(Coordinate-based object records)
##############################
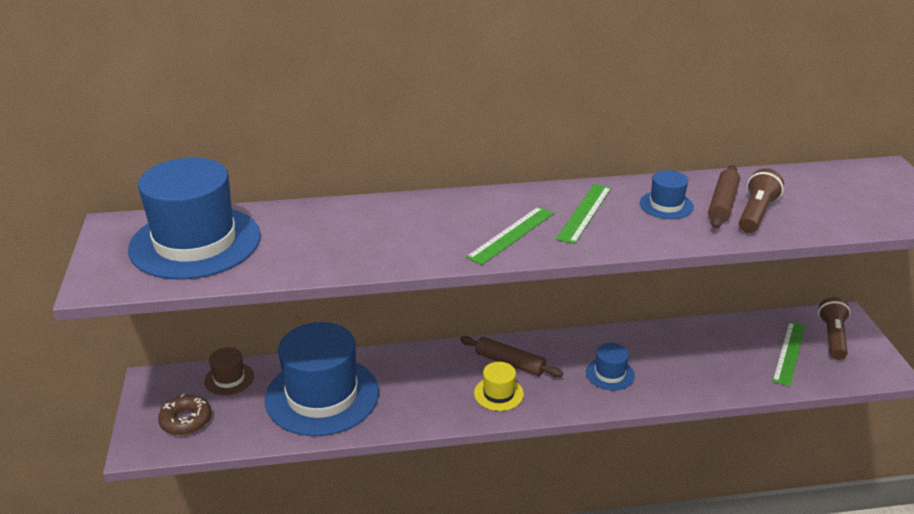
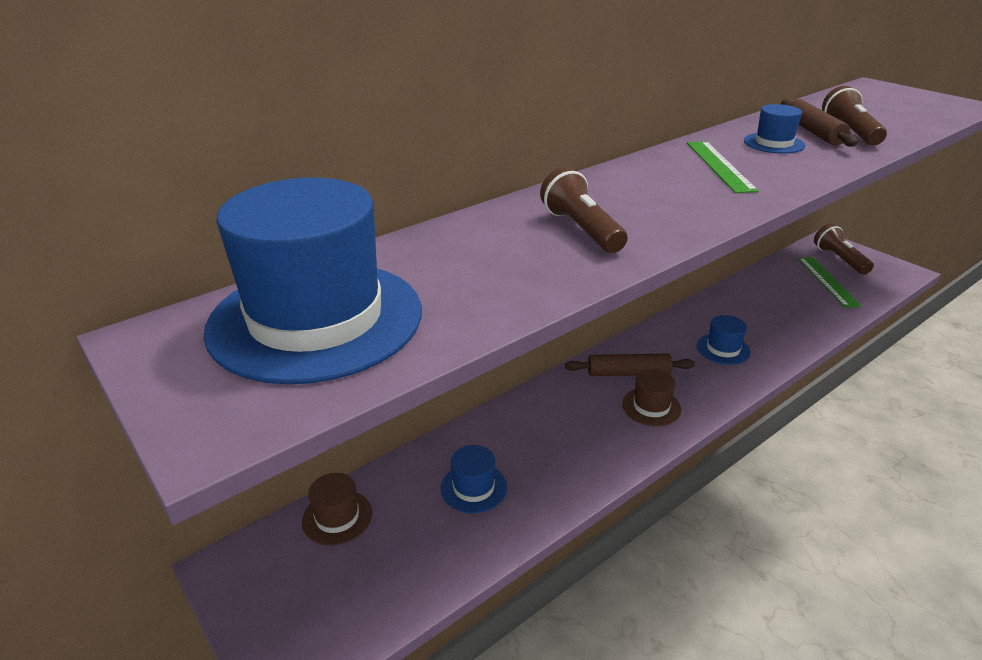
camera: 30 degrees left, 0 degrees up
(186, 420) = (325, 599): brown donut -> none
(322, 396) = (473, 487): blue hat -> blue hat, size x0.44
(407, 234) = (581, 229): none -> brown flashlight
(498, 393) = (651, 407): yellow hat -> brown hat
(511, 235) = (687, 201): green ruler -> none

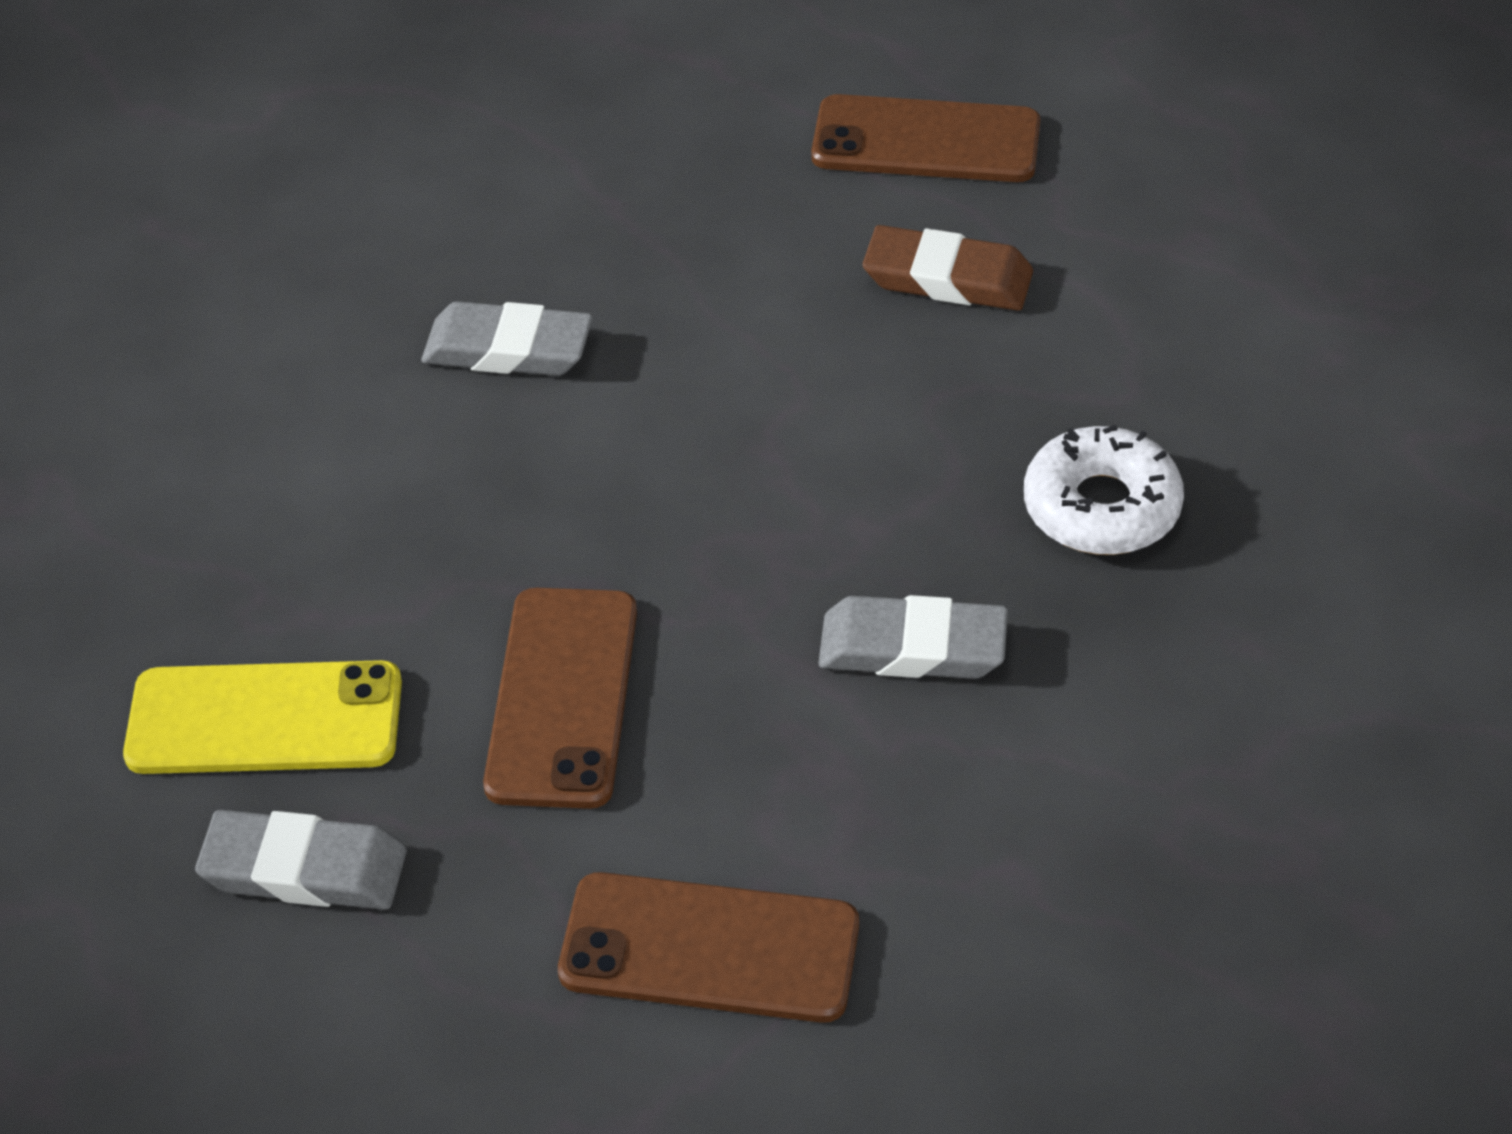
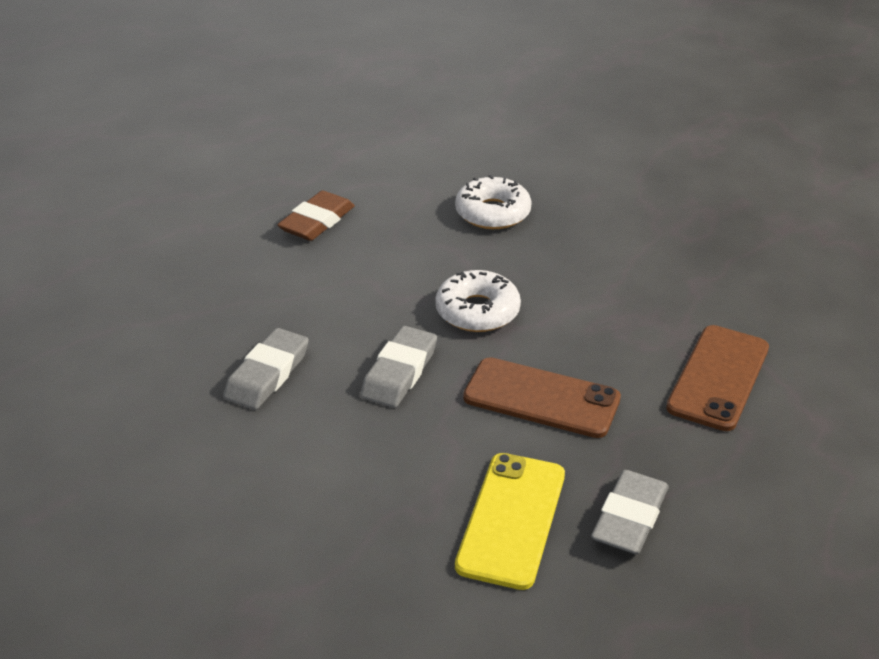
camera: 75 degrees left, 10 degrees down
(773, 558) = (477, 311): none -> white donut
(912, 647) = (554, 281): grey eraser -> grey eraser (399, 372)
(926, 141) = (213, 207): brown phone -> none

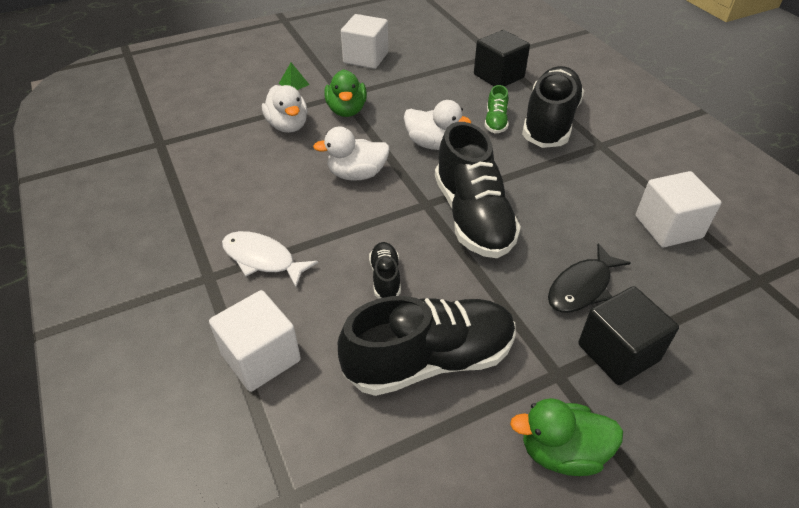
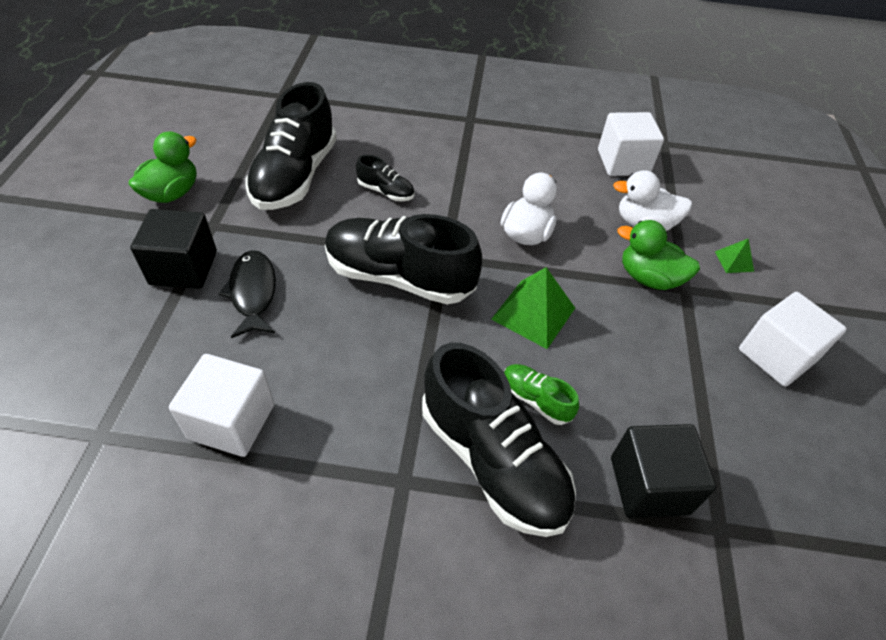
camera: 120 degrees right, 5 degrees up
(261, 357) = (378, 116): white cube -> white cube (623, 162)
(262, 259) = (465, 145): white fish -> none
(433, 144) = (533, 313): white duck -> green pyramid

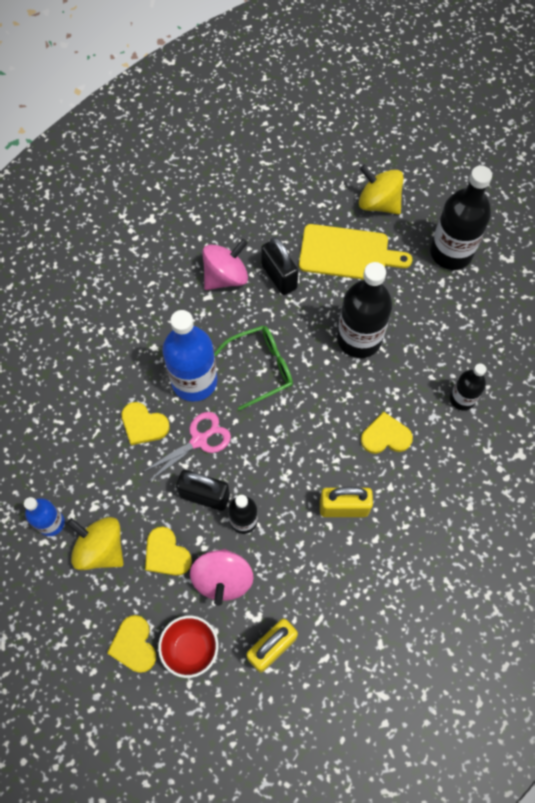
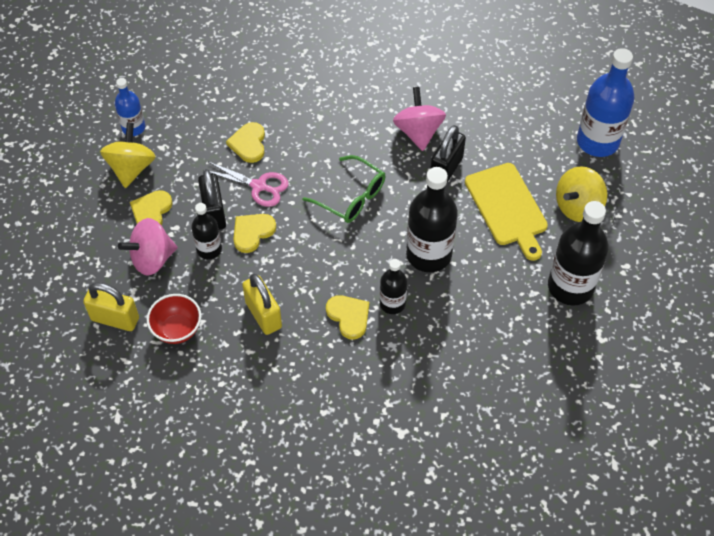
camera: 60 degrees right, 10 degrees down
(134, 645) = (68, 227): yellow heart -> yellow heart (252, 232)
(190, 648) = (85, 264): red bowl -> red bowl (177, 329)
(194, 381) = (308, 158): blue bottle -> blue bottle (597, 141)
(225, 276) = (418, 132): pink spinning top -> pink spinning top turned 120 degrees counterclockwise
(378, 203) = (578, 207): yellow spinning top -> yellow spinning top turned 135 degrees counterclockwise
(462, 399) = (425, 361): black bottle -> black bottle (392, 303)

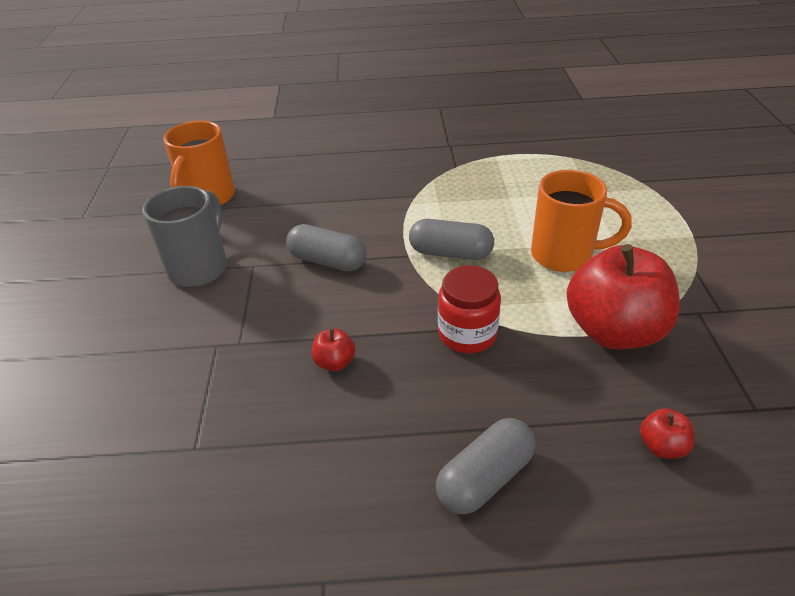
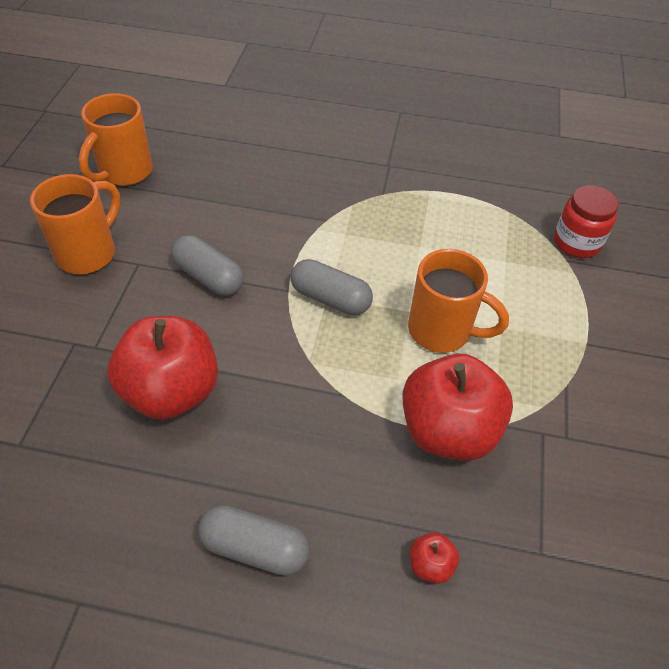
camera: 10 degrees right, 10 degrees up
(200, 267) = (88, 253): grey mug -> orange mug
(335, 362) = (171, 391): red apple -> red apple, size x2.44
(467, 334) = (305, 395): red jar -> red jar (576, 242)
(485, 478) = (255, 548): grey capsule -> grey capsule turned 45 degrees clockwise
##############################
» **TASK GOAL**:
Using the data above, retype exactly the lines from the line with "(926, 141) = (213, 207): brown phone -> none" to the line with "(194, 381) = (308, 158): blue", inclusive. No pictures and nothing else.

» **ANSWER**:
(926, 141) = (213, 207): brown phone -> none

camera: 120 degrees right, 5 degrees up
(261, 357) = (378, 116): white cube -> white cube (623, 162)
(262, 259) = (465, 145): white fish -> none
(433, 144) = (533, 313): white duck -> green pyramid

camera: 60 degrees right, 10 degrees down
(134, 645) = (68, 227): yellow heart -> yellow heart (252, 232)
(190, 648) = (85, 264): red bowl -> red bowl (177, 329)
(194, 381) = (308, 158): blue bottle -> blue bottle (597, 141)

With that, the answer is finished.